Task statement: Restate the data below word for word, and let no image into your version.

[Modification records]

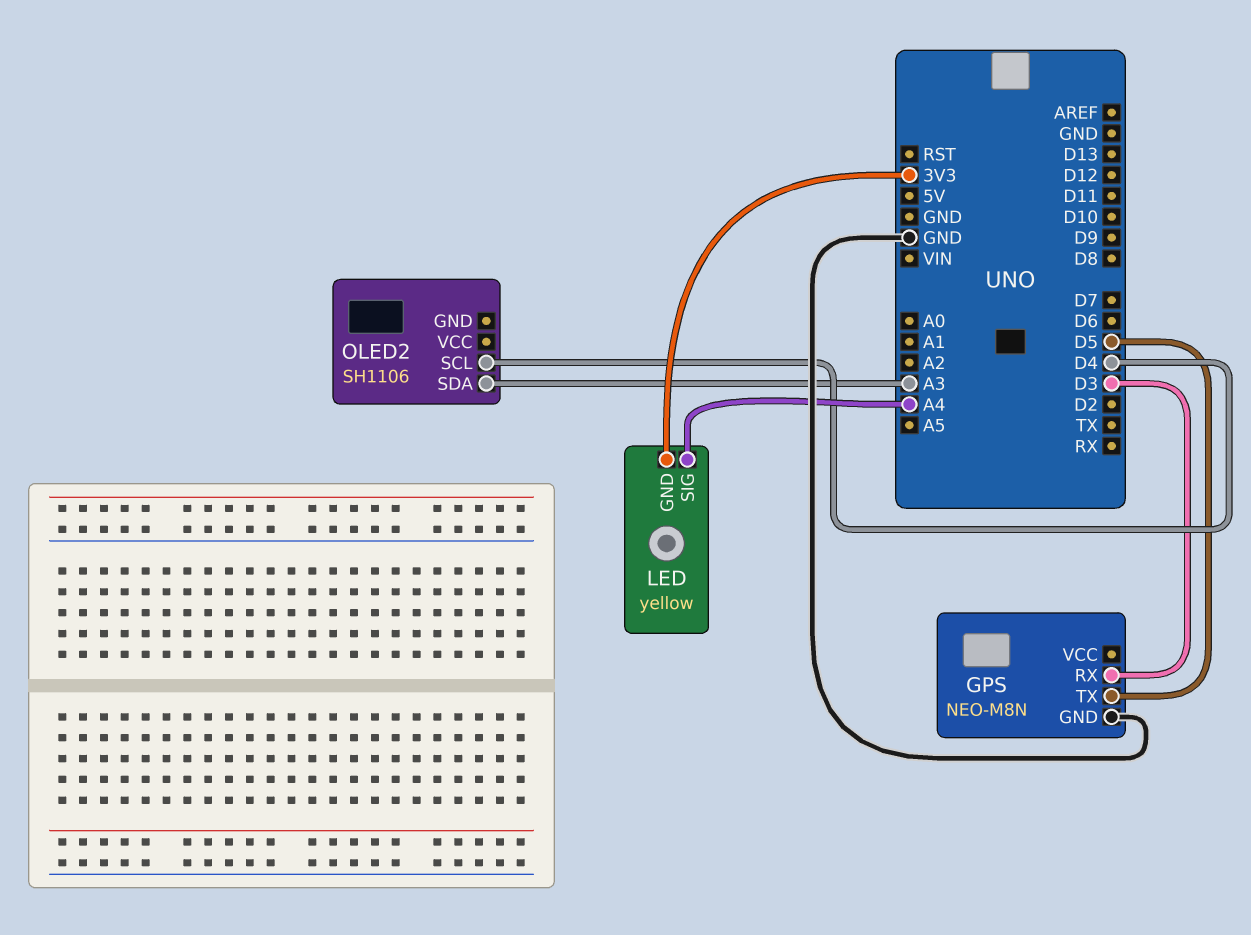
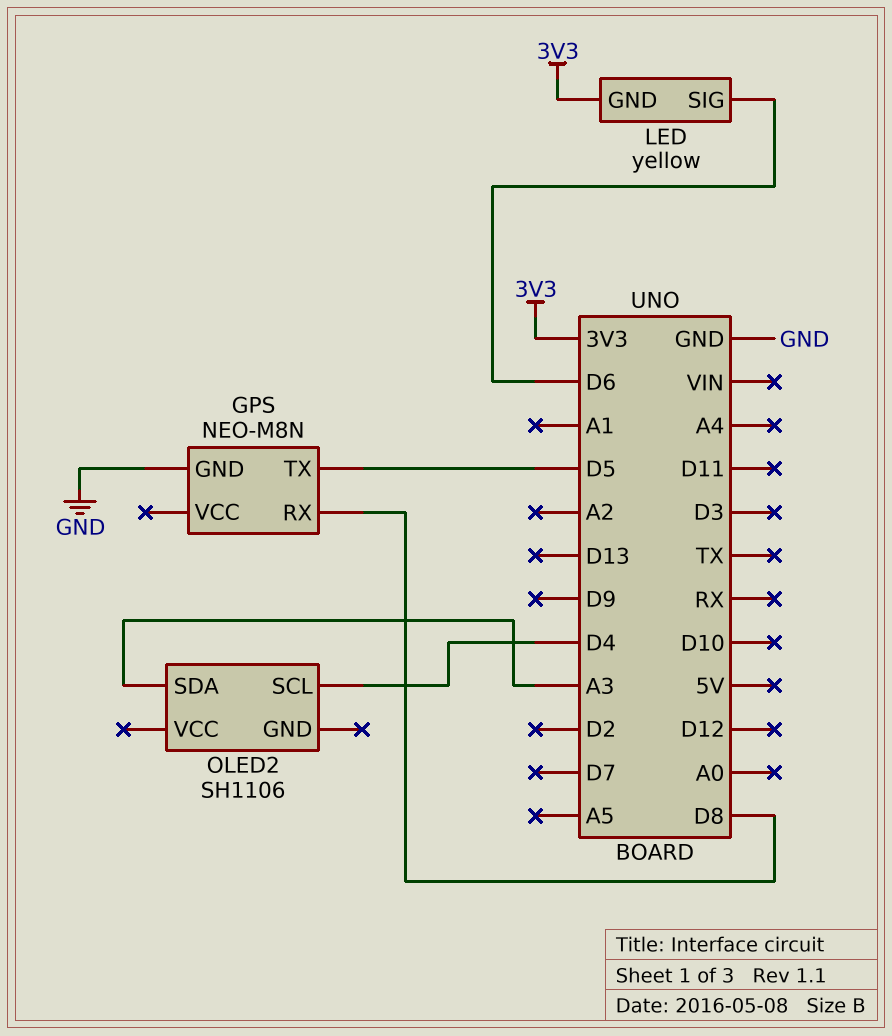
GPS pin RX: D3 -> D8
LED pin SIG: A4 -> D6

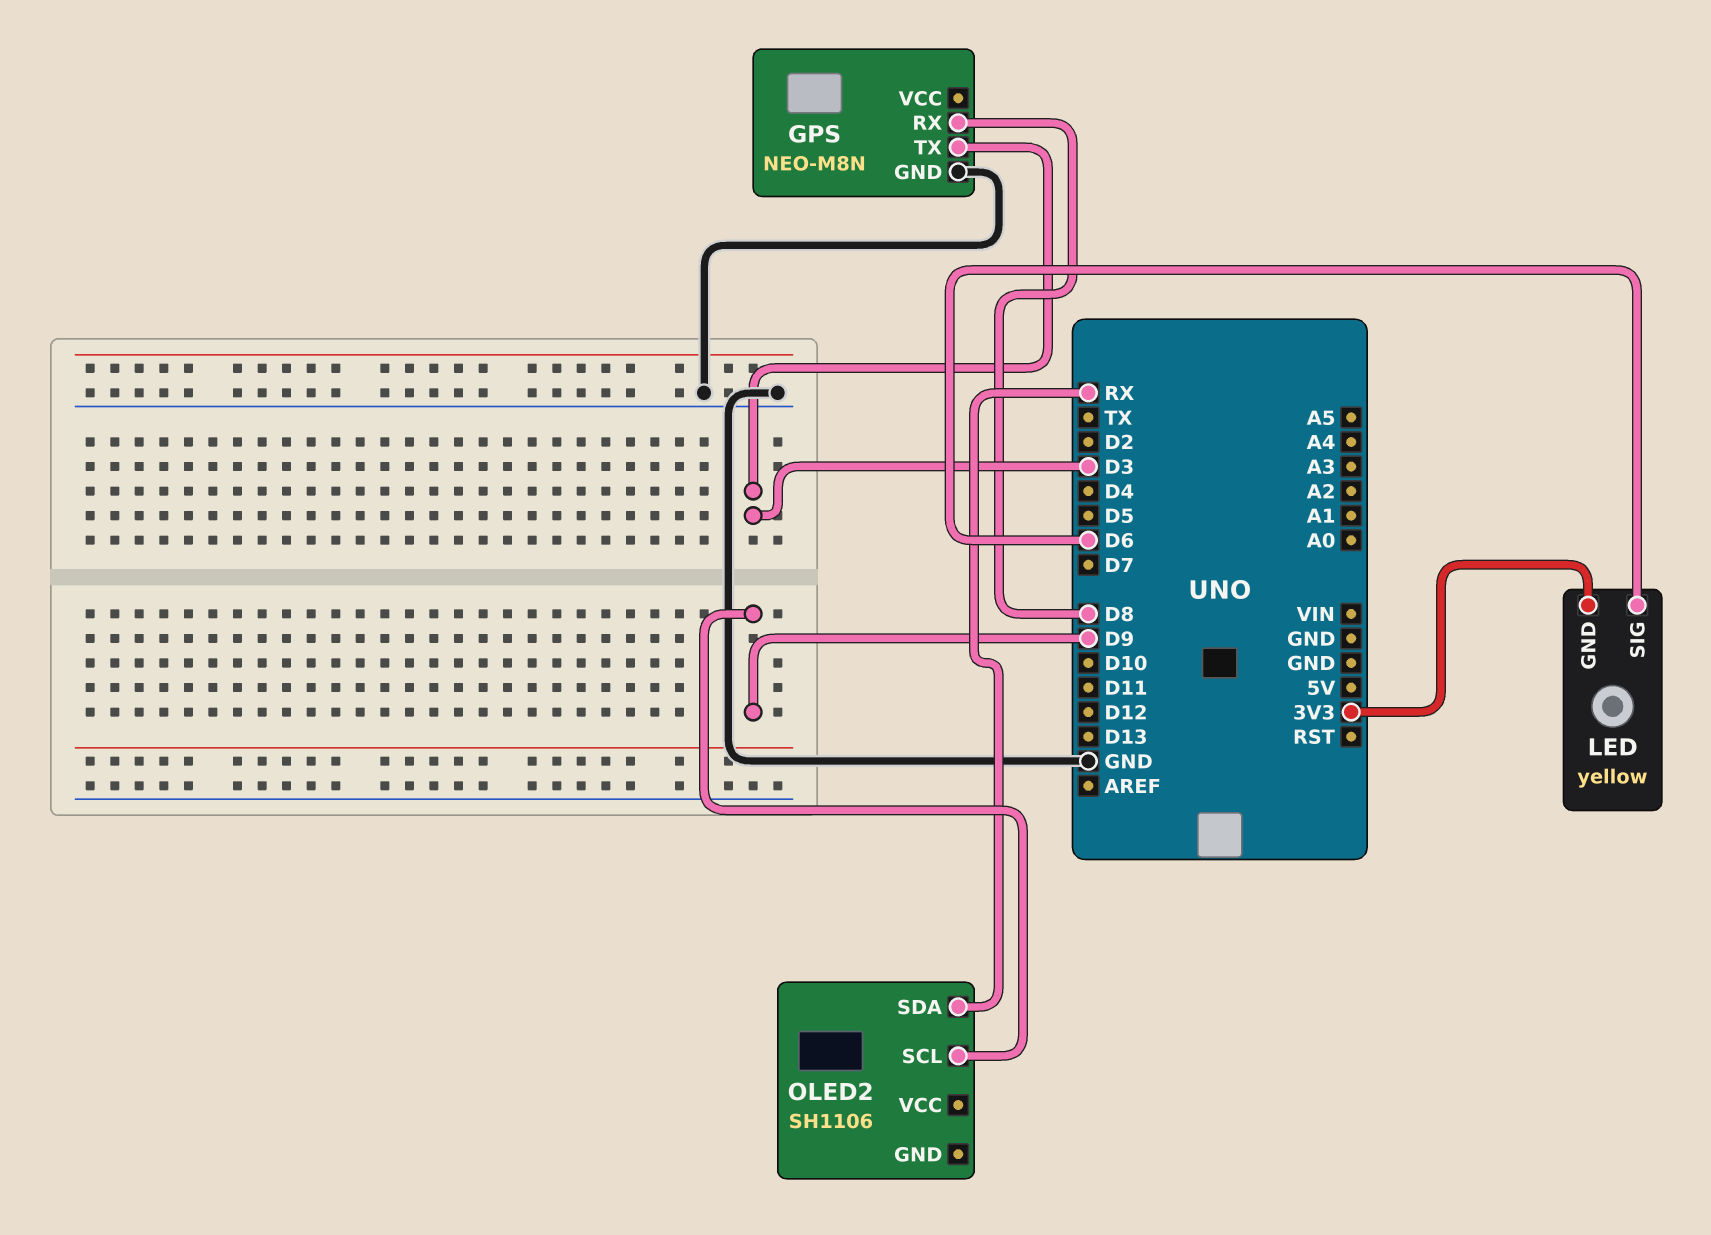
GPS pin TX: D5 -> D3
OLED2 pin SCL: D4 -> D9
OLED2 pin SDA: A3 -> RX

Result for this exercise:
GPS pin RX: D3 -> D8
LED pin SIG: A4 -> D6

GPS pin TX: D5 -> D3
OLED2 pin SCL: D4 -> D9
OLED2 pin SDA: A3 -> RX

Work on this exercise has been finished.